- **INSTRUCTIONS TO FOLLOW**
Copy out the line bearing "(547, 261) = (537, 389): yellow" and all the lines after it, to the very end of the material below, exactly as written.

- **EXTRACTED ENTRIES**
++++++++
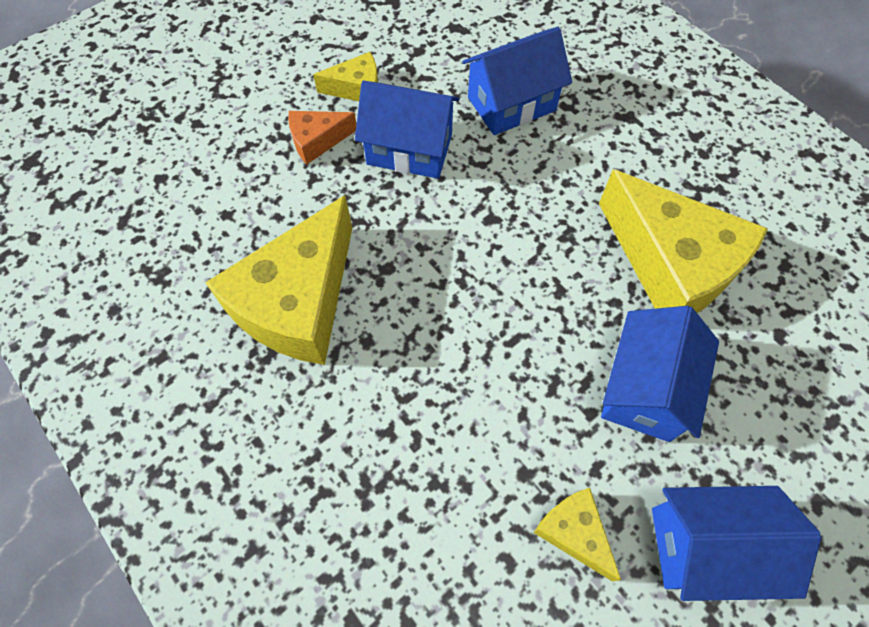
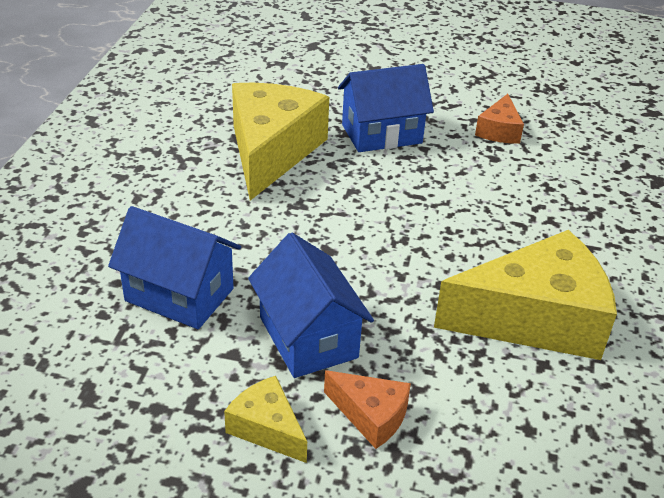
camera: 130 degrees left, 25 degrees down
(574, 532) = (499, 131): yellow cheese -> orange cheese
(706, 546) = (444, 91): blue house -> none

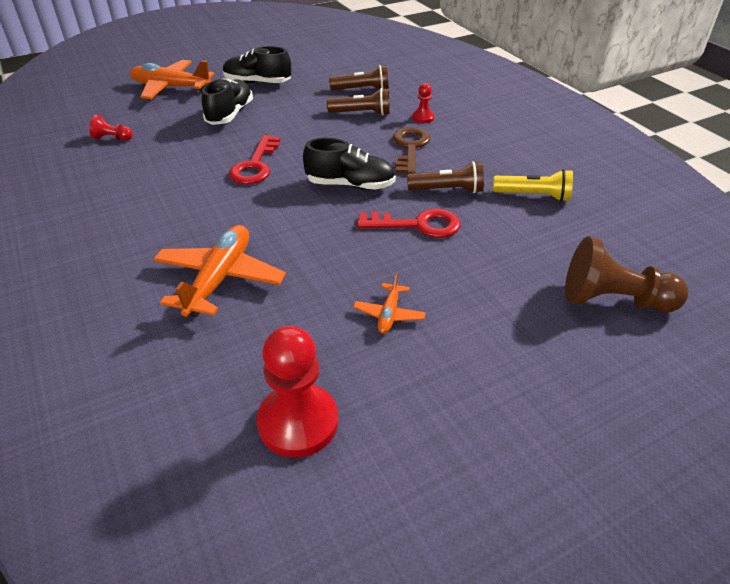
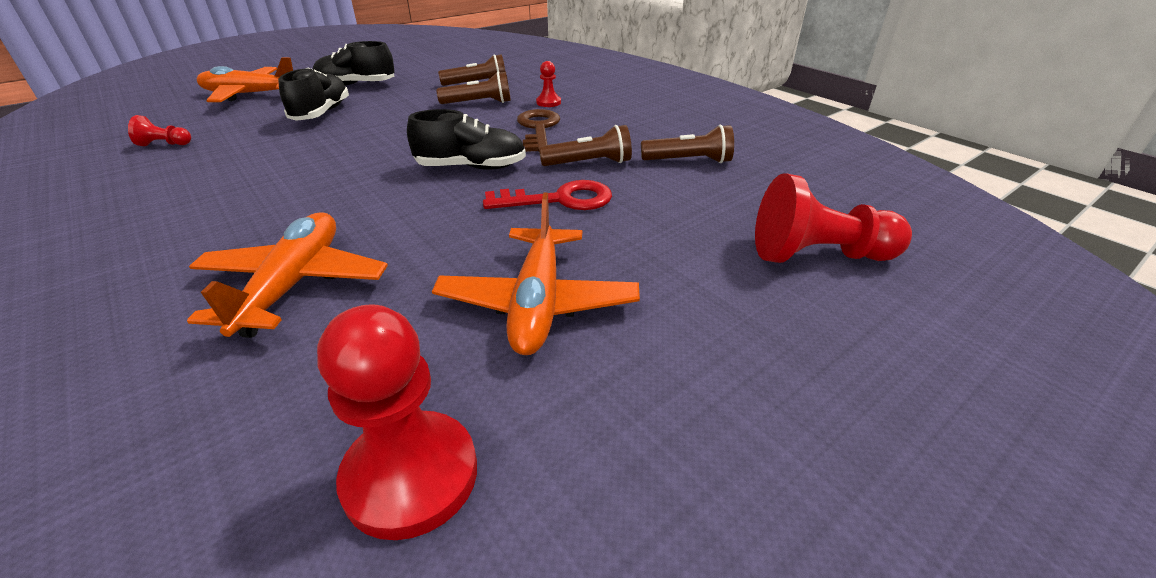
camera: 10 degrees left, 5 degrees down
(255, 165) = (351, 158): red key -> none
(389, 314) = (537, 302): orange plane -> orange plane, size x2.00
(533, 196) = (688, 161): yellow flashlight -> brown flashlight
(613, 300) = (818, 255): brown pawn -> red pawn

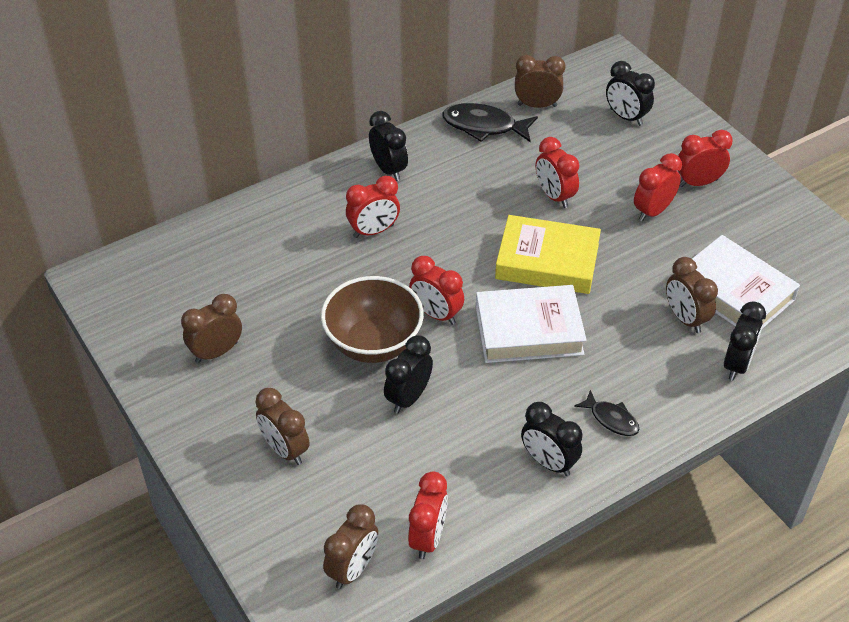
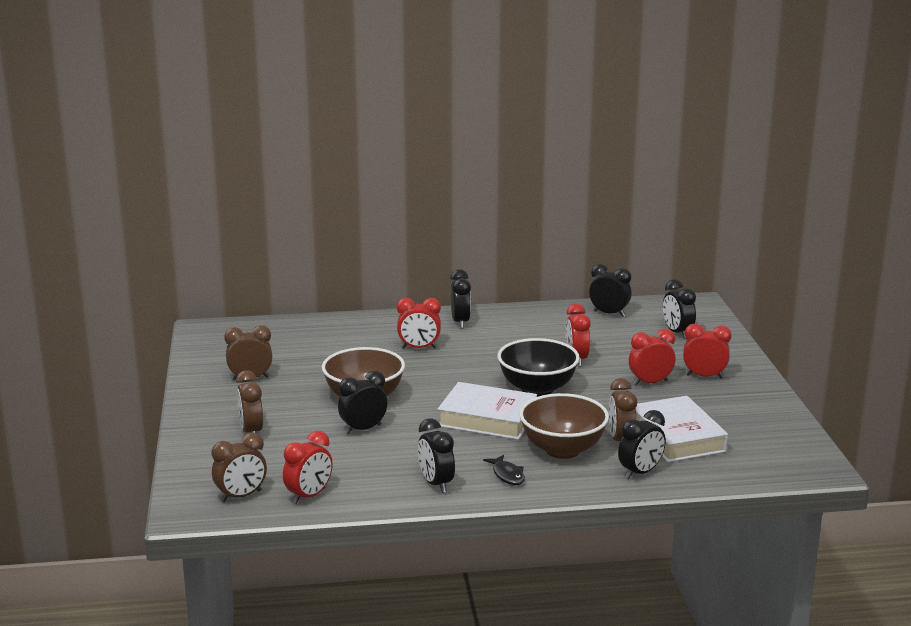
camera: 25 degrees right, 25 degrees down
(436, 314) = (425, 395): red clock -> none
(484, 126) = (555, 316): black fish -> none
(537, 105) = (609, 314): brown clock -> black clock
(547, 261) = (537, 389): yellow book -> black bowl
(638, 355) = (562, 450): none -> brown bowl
++++++++
- **PROBLEM SOLUTION**
(547, 261) = (537, 389): yellow book -> black bowl
(638, 355) = (562, 450): none -> brown bowl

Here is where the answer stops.